Using the data below, output the first line and every line after it up to and including the line containing "(541, 236) = (417, 123): red", exactly as written and with nothing added.

(Spatial object tracking data)
# # #
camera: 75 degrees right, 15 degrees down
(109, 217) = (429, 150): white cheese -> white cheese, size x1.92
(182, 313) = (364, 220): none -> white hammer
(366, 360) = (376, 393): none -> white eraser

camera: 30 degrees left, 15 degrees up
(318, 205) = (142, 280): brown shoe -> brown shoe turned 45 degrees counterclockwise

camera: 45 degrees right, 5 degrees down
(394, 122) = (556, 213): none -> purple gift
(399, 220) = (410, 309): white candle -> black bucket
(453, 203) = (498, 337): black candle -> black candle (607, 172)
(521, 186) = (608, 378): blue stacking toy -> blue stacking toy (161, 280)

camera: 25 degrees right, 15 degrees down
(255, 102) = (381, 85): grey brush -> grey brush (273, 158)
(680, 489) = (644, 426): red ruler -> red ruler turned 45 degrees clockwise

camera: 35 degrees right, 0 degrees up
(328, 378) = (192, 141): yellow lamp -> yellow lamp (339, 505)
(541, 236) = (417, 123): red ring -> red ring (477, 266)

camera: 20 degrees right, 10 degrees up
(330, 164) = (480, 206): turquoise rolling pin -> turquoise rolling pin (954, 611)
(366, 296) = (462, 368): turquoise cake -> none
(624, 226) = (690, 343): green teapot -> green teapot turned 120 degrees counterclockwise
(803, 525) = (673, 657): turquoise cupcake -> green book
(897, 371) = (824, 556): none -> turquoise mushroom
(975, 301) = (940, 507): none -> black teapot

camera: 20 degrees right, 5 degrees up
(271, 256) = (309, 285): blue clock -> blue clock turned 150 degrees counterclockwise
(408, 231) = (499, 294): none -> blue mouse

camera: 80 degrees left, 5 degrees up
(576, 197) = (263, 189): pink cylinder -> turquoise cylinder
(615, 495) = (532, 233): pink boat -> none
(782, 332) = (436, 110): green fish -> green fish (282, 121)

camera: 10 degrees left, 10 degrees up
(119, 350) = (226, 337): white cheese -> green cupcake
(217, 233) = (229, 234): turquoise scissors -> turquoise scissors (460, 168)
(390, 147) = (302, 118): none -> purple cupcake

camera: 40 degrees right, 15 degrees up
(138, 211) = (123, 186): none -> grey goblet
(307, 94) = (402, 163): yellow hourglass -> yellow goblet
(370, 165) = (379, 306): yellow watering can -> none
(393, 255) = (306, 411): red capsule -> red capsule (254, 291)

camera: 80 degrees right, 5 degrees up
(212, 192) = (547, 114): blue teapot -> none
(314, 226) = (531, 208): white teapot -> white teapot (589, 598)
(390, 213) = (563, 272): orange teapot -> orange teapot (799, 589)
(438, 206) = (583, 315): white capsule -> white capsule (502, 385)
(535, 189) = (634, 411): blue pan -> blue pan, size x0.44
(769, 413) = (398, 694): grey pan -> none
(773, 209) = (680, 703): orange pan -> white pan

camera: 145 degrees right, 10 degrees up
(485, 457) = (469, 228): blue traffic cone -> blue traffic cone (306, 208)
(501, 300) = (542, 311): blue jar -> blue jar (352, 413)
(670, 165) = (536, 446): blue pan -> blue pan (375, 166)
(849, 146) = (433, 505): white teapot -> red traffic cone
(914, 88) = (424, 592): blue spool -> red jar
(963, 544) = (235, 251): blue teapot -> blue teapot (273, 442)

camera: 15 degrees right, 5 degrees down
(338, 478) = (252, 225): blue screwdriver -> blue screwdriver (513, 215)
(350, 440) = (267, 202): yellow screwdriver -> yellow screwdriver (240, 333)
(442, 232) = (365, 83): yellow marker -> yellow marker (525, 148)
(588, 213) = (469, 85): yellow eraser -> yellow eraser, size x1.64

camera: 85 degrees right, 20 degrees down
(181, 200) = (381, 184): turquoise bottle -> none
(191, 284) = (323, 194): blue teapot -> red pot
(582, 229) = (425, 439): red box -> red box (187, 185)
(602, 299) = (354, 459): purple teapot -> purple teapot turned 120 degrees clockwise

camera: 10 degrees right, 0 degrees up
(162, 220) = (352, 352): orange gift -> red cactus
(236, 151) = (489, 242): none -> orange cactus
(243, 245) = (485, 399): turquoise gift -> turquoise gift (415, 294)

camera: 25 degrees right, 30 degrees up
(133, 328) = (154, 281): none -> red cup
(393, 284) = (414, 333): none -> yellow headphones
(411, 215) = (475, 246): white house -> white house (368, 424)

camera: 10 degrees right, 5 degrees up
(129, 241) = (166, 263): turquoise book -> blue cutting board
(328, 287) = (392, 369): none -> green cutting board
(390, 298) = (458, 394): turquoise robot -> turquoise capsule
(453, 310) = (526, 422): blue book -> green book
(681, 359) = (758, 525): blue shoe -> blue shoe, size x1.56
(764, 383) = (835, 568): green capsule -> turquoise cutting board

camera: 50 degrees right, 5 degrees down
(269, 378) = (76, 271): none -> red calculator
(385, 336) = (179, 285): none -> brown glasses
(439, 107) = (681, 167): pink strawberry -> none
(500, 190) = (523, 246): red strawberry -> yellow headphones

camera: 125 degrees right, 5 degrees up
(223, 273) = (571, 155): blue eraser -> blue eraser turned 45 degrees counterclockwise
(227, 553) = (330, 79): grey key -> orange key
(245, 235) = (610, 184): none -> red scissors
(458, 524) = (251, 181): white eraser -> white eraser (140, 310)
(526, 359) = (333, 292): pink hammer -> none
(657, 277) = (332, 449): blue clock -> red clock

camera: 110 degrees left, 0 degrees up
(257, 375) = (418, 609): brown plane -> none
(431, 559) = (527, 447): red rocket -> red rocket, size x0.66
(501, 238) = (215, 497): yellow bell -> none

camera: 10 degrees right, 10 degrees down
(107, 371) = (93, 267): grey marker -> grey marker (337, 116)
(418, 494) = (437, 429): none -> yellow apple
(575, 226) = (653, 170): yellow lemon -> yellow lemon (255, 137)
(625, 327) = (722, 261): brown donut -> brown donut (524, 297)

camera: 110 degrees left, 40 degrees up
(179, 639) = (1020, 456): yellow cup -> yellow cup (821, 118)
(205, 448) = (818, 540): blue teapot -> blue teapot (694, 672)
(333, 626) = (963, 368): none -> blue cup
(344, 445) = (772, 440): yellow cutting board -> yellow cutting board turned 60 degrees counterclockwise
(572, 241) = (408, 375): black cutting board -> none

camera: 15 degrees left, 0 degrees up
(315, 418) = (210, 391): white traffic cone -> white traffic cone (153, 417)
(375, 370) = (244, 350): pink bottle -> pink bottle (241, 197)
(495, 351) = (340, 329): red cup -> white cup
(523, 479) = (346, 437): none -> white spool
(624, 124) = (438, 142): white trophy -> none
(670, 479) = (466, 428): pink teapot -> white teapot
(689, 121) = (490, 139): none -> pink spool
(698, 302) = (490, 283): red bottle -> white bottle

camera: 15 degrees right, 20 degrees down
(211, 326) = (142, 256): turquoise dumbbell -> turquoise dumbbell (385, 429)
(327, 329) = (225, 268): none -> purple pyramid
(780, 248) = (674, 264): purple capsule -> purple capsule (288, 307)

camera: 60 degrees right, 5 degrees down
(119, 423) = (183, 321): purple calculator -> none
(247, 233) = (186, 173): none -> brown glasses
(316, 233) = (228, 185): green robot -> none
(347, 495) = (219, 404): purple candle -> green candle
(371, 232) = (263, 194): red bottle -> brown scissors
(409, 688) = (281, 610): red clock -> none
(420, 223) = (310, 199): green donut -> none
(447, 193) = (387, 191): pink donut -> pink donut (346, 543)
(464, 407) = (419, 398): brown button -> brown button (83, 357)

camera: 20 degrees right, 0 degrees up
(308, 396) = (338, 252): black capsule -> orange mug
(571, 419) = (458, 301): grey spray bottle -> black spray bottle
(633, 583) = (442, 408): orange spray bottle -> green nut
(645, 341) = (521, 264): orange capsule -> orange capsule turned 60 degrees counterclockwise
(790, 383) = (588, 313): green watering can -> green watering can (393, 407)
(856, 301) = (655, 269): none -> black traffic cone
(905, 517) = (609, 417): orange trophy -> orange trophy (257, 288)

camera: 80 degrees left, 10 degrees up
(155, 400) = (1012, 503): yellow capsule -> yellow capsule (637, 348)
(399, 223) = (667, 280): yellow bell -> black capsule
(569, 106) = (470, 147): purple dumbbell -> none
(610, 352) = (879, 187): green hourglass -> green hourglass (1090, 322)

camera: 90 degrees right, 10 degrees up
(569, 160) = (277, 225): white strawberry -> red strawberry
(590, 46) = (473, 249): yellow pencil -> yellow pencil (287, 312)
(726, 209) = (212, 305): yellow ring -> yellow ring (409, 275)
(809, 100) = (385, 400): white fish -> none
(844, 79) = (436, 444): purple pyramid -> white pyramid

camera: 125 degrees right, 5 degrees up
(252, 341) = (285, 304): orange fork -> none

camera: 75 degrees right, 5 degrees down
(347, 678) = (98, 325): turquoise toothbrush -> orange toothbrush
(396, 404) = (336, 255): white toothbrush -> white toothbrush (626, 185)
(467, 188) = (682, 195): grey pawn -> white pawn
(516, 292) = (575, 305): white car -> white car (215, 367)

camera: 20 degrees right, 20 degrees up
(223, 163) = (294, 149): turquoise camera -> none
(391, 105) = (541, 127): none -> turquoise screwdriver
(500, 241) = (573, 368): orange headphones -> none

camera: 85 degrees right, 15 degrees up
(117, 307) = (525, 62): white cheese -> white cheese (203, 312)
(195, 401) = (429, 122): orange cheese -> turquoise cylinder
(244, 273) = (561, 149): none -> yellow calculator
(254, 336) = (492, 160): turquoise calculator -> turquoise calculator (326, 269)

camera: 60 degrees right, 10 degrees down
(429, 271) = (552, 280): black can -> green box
# # #
**Answer section:**
camera: 75 degrees right, 15 degrees down
(109, 217) = (429, 150): white cheese -> white cheese, size x1.92
(182, 313) = (364, 220): none -> white hammer
(366, 360) = (376, 393): none -> white eraser

camera: 30 degrees left, 15 degrees up
(318, 205) = (142, 280): brown shoe -> brown shoe turned 45 degrees counterclockwise

camera: 45 degrees right, 5 degrees down
(394, 122) = (556, 213): none -> purple gift
(399, 220) = (410, 309): white candle -> black bucket
(453, 203) = (498, 337): black candle -> black candle (607, 172)
(521, 186) = (608, 378): blue stacking toy -> blue stacking toy (161, 280)

camera: 25 degrees right, 15 degrees down
(255, 102) = (381, 85): grey brush -> grey brush (273, 158)
(680, 489) = (644, 426): red ruler -> red ruler turned 45 degrees clockwise

camera: 35 degrees right, 0 degrees up
(328, 378) = (192, 141): yellow lamp -> yellow lamp (339, 505)
(541, 236) = (417, 123): red ring -> red ring (477, 266)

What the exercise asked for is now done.